* Saved entries

•••

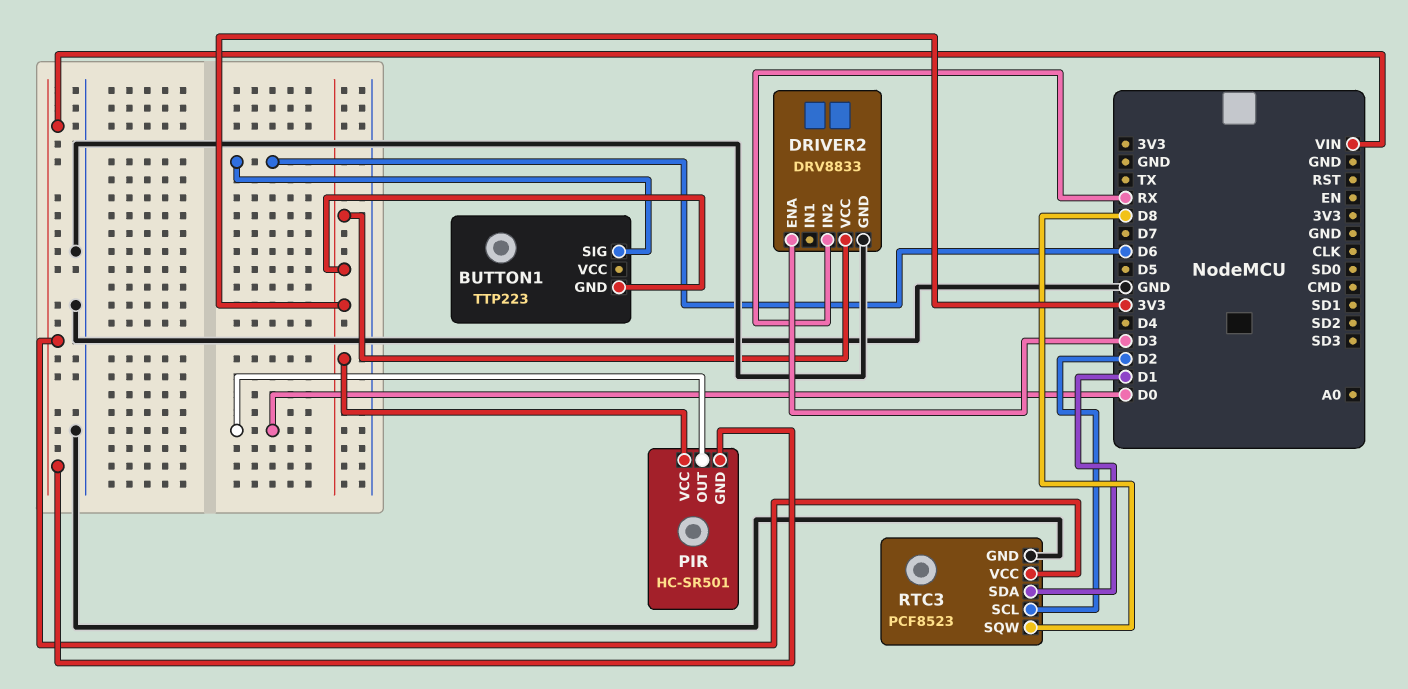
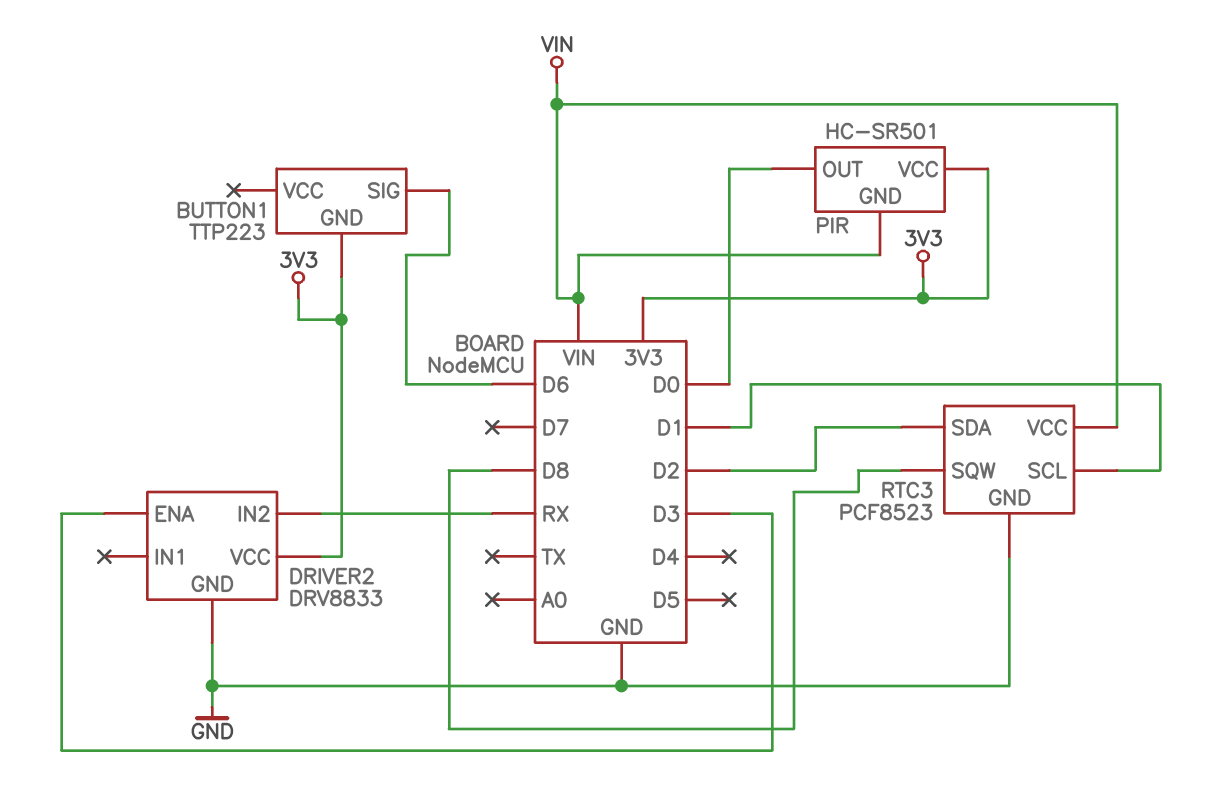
RTC3 pin SCL: D2 -> D1
RTC3 pin SDA: D1 -> D2

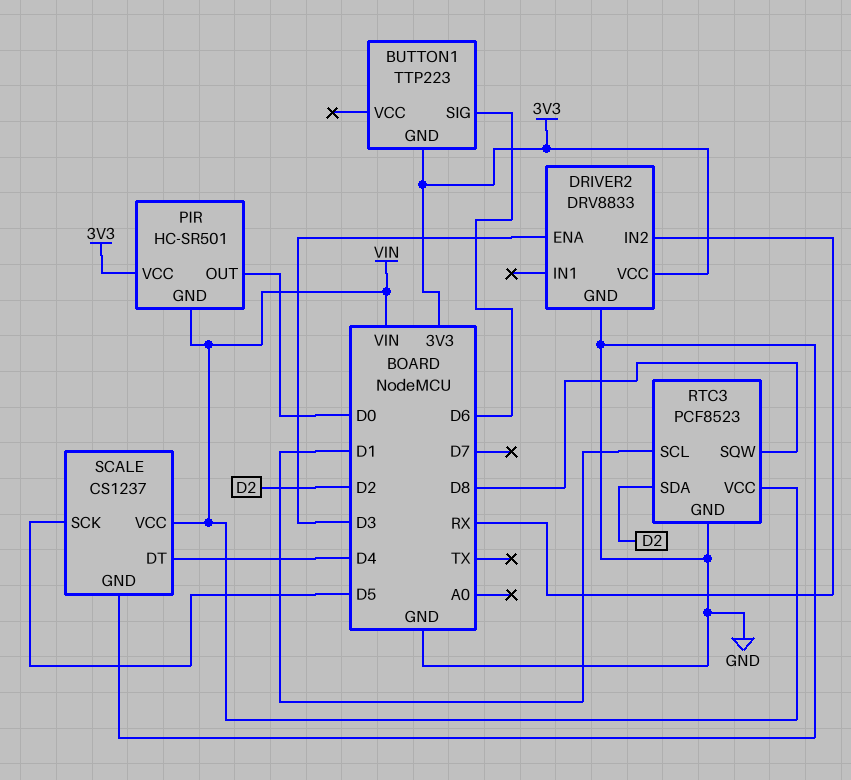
SCALE: none -> CS1237
SCALE pin DT: none -> D4
SCALE pin GND: none -> GND
SCALE pin SCK: none -> D5
SCALE pin VCC: none -> VIN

•••

* WHAT TO PRODUCE
Without the pictures, please output every record exactly.

* SOLUTION FOR THIS TASK
RTC3 pin SCL: D2 -> D1
RTC3 pin SDA: D1 -> D2

SCALE: none -> CS1237
SCALE pin DT: none -> D4
SCALE pin GND: none -> GND
SCALE pin SCK: none -> D5
SCALE pin VCC: none -> VIN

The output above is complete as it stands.